What needs to be done => With the pictures removed, the data below must be transcribed in full and exactly.

Information =>

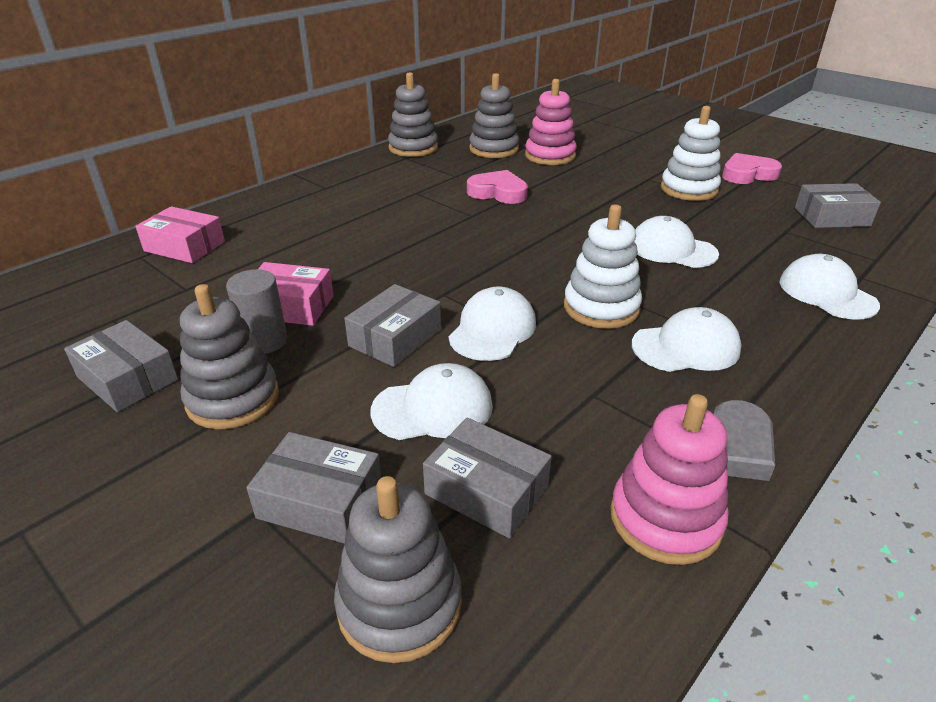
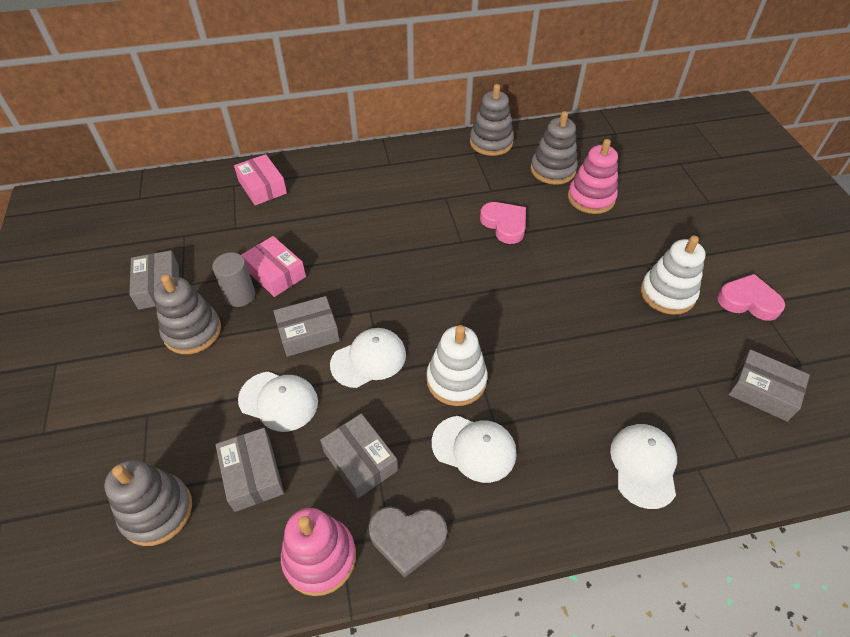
camera: 35 degrees right, 15 degrees up
grey box [246,432,381,544] -> grey box moved to [320,413,398,499]
white cap [634,216,719,268] -> none

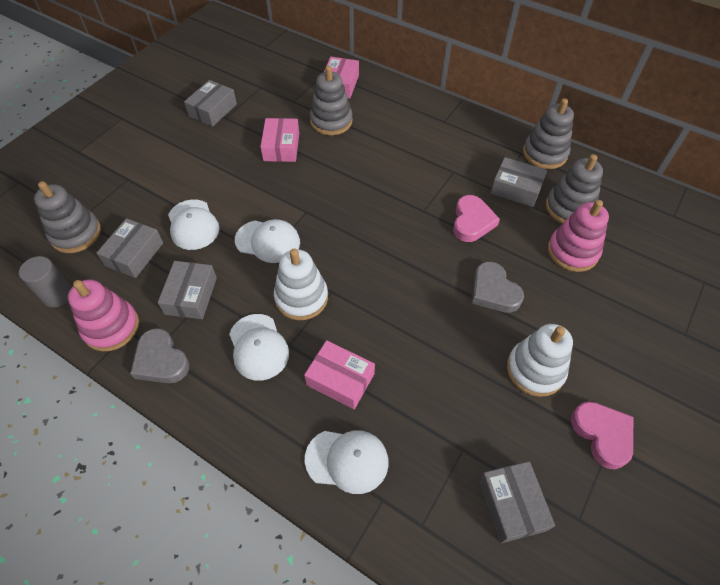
camera: 45 degrees right, 5 degrees up
grey stacking toy [154,274,221,354] -> grey stacking toy moved to [310,66,352,135]
grey cylinder [212,252,255,307] -> grey cylinder moved to [19,256,72,307]
grey box [274,296,340,357] -> grey box moved to [491,157,547,207]
white cap [610,424,677,509] -> white cap turned 45 degrees clockwise [305,430,389,494]
none -> pink box [304,340,375,409]
none -> grey heart [472,262,524,313]

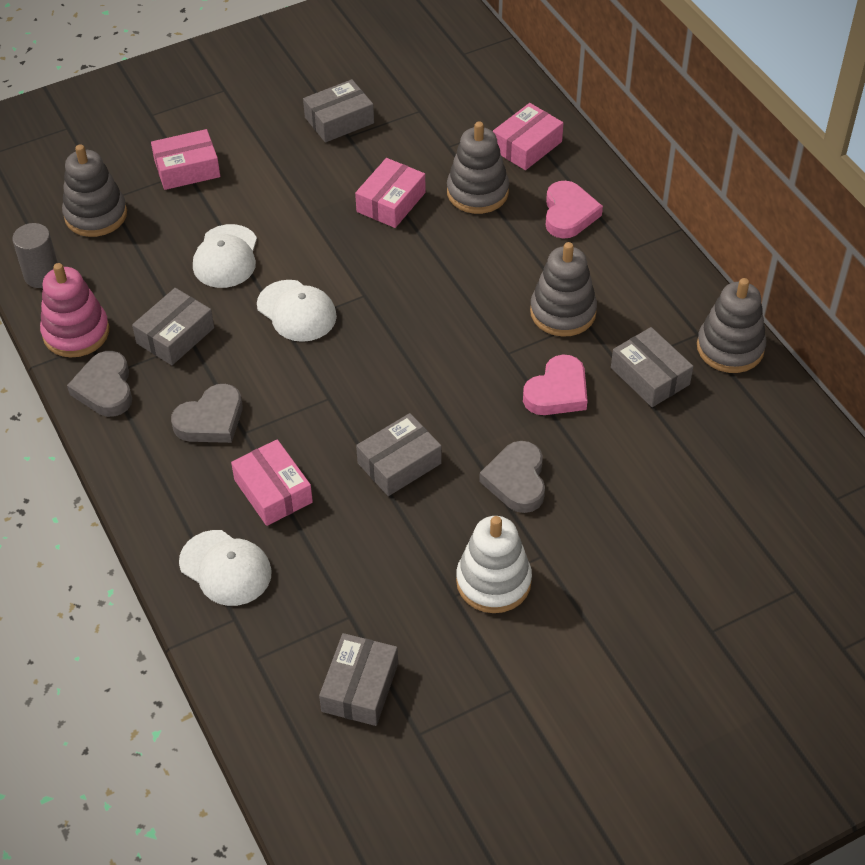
camera: 30 degrees right, 5 degrees down
grey box [96,218,163,278] -> grey box moved to [356,413,442,496]
white cap [229,314,289,381] -> grey heart [171,384,242,443]
white stacking toy [274,249,328,320] -> none
grey stacking toy [546,154,603,224] -> grey stacking toy moved to [530,242,597,337]
pink stacking toy [548,200,609,272] -> none
pink heart [571,402,633,469] -> pink heart moved to [546,181,603,239]
none -> pink box [151,129,220,190]

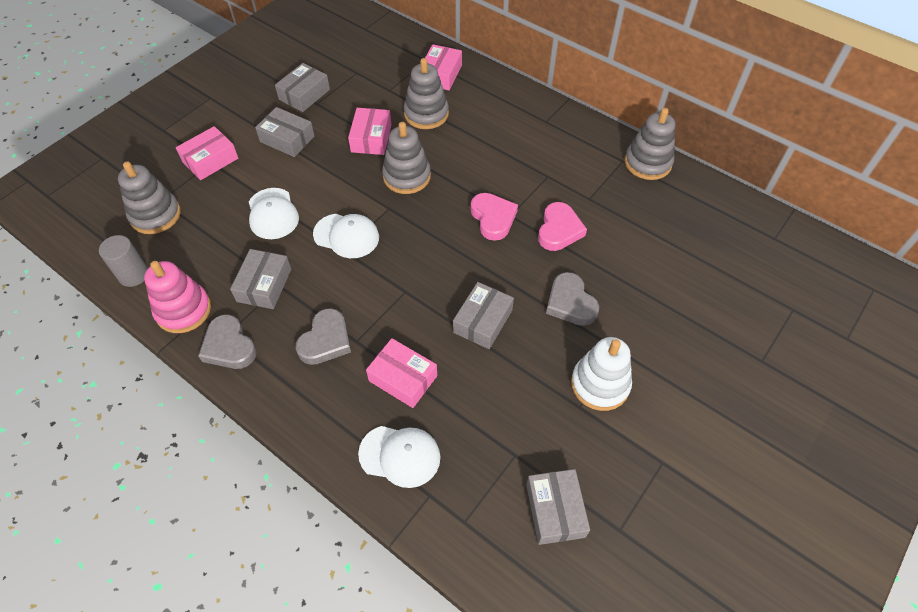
camera: 25 degrees left, 5 degrees up
grey stacking toy [530,242,597,337] -> grey stacking toy moved to [382,122,431,194]
pink heart [546,181,603,239] -> pink heart moved to [471,193,518,241]
grey box [611,327,693,407] -> grey box moved to [255,107,314,157]

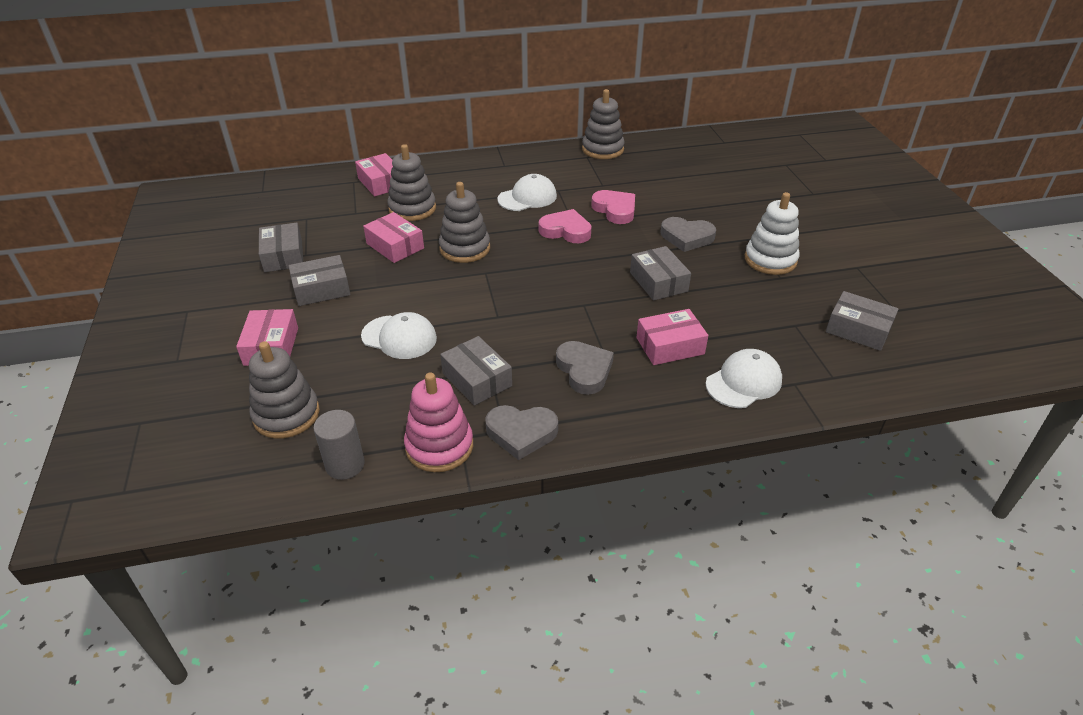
camera: 50 degrees left, 15 degrees down
white cap [313,214,379,258] -> white cap moved to [497,174,557,211]

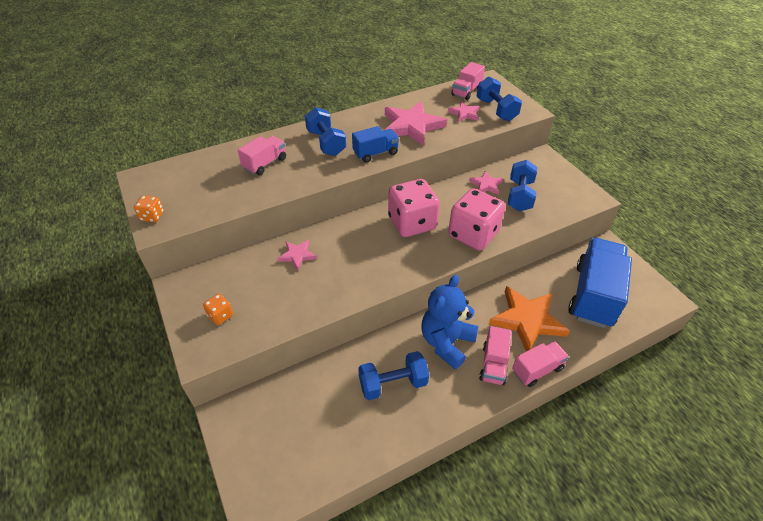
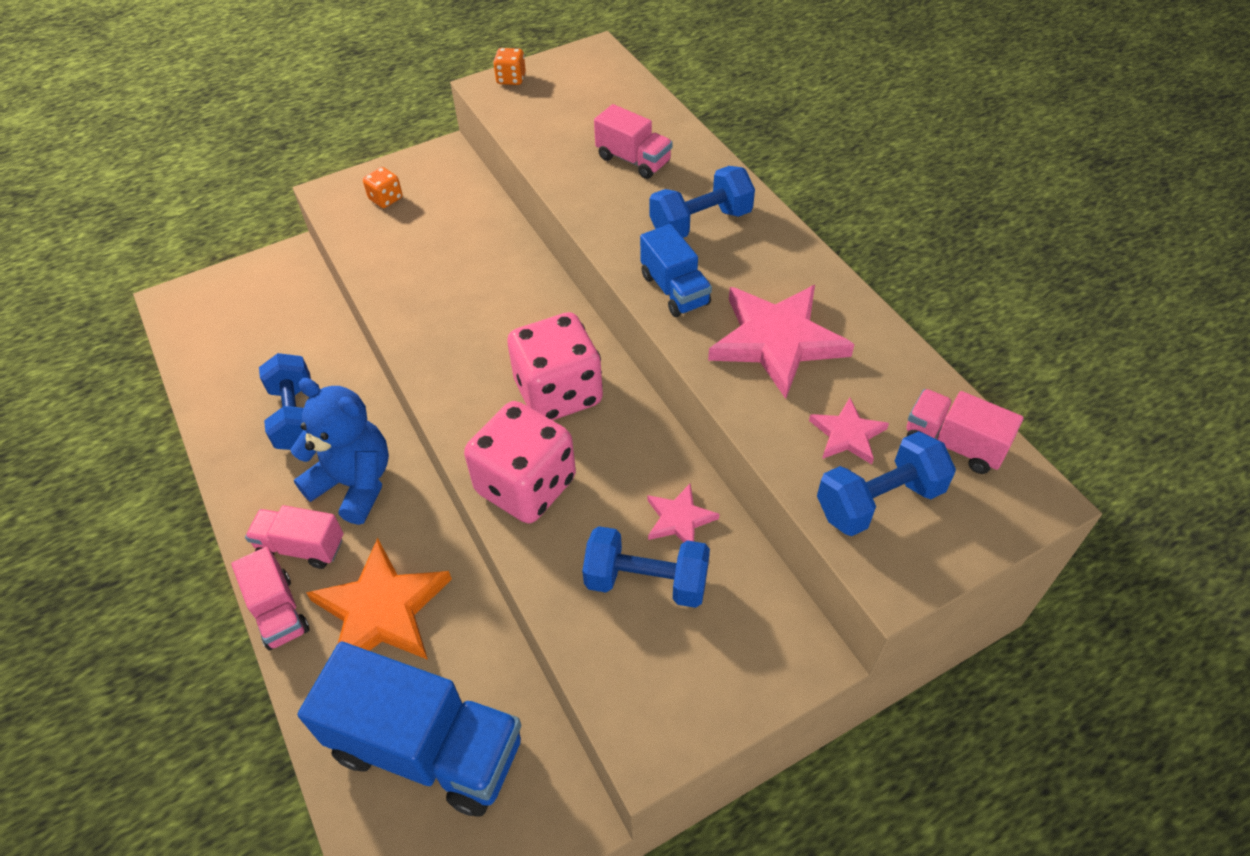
camera: 90 degrees right, 5 degrees up
pink star [277,240,317,271] -> none

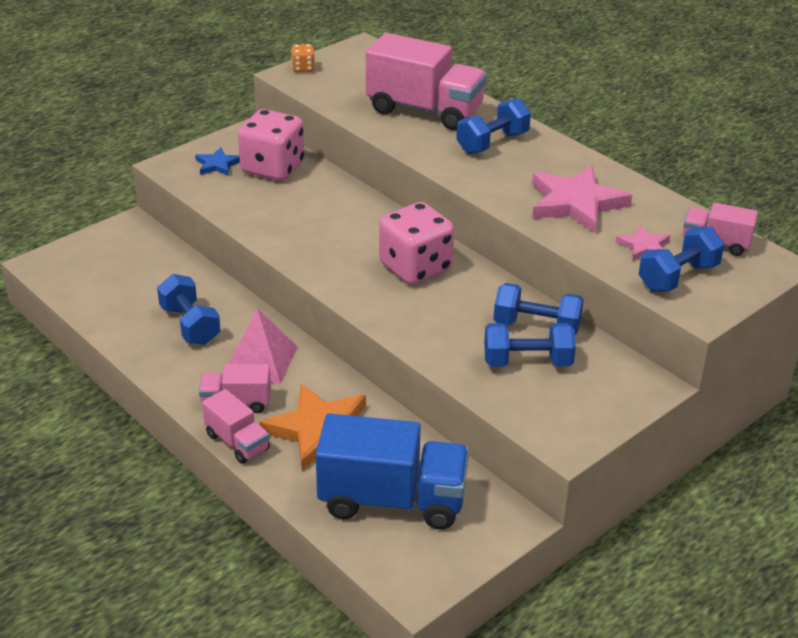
camera: 15 degrees left, 15 degrees down
blue teddy bear [290,378,389,525] -> pink pyramid [228,308,298,384]
orange dice [363,167,402,208] -> blue star [195,147,240,176]
pink dice [464,401,576,523] -> pink dice moved to [238,109,305,181]
pink truck [594,104,673,179] -> pink truck [366,33,487,130], size x1.93
blue truck [640,224,712,317] -> none
pink star [647,483,719,543] -> blue dumbbell [493,283,584,335]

Exercise result =>
camera: 35 degrees right, 15 degrees up
grey box [246,432,381,544] -> grey box moved to [320,413,398,499]
white cap [634,216,719,268] -> none

camera: 45 degrees right, 5 degrees up
grey stacking toy [154,274,221,354] -> grey stacking toy moved to [310,66,352,135]
grey cylinder [212,252,255,307] -> grey cylinder moved to [19,256,72,307]
grey box [274,296,340,357] -> grey box moved to [491,157,547,207]
white cap [610,424,677,509] -> white cap turned 45 degrees clockwise [305,430,389,494]
none -> pink box [304,340,375,409]
none -> grey heart [472,262,524,313]

camera: 30 degrees right, 5 degrees down
grey box [96,218,163,278] -> grey box moved to [356,413,442,496]
white cap [229,314,289,381] -> grey heart [171,384,242,443]
white stacking toy [274,249,328,320] -> none
grey stacking toy [546,154,603,224] -> grey stacking toy moved to [530,242,597,337]
pink stacking toy [548,200,609,272] -> none
pink heart [571,402,633,469] -> pink heart moved to [546,181,603,239]
none -> pink box [151,129,220,190]

camera: 25 degrees left, 5 degrees up
grey stacking toy [530,242,597,337] -> grey stacking toy moved to [382,122,431,194]
pink heart [546,181,603,239] -> pink heart moved to [471,193,518,241]
grey box [611,327,693,407] -> grey box moved to [255,107,314,157]

camera: 50 degrees left, 15 degrees down
white cap [313,214,379,258] -> white cap moved to [497,174,557,211]

camera: 90 degrees right, 5 degrees up
pink star [277,240,317,271] -> none

camera: 15 degrees left, 15 degrees down
blue teddy bear [290,378,389,525] -> pink pyramid [228,308,298,384]
orange dice [363,167,402,208] -> blue star [195,147,240,176]
pink dice [464,401,576,523] -> pink dice moved to [238,109,305,181]
pink truck [594,104,673,179] -> pink truck [366,33,487,130], size x1.93
blue truck [640,224,712,317] -> none
pink star [647,483,719,543] -> blue dumbbell [493,283,584,335]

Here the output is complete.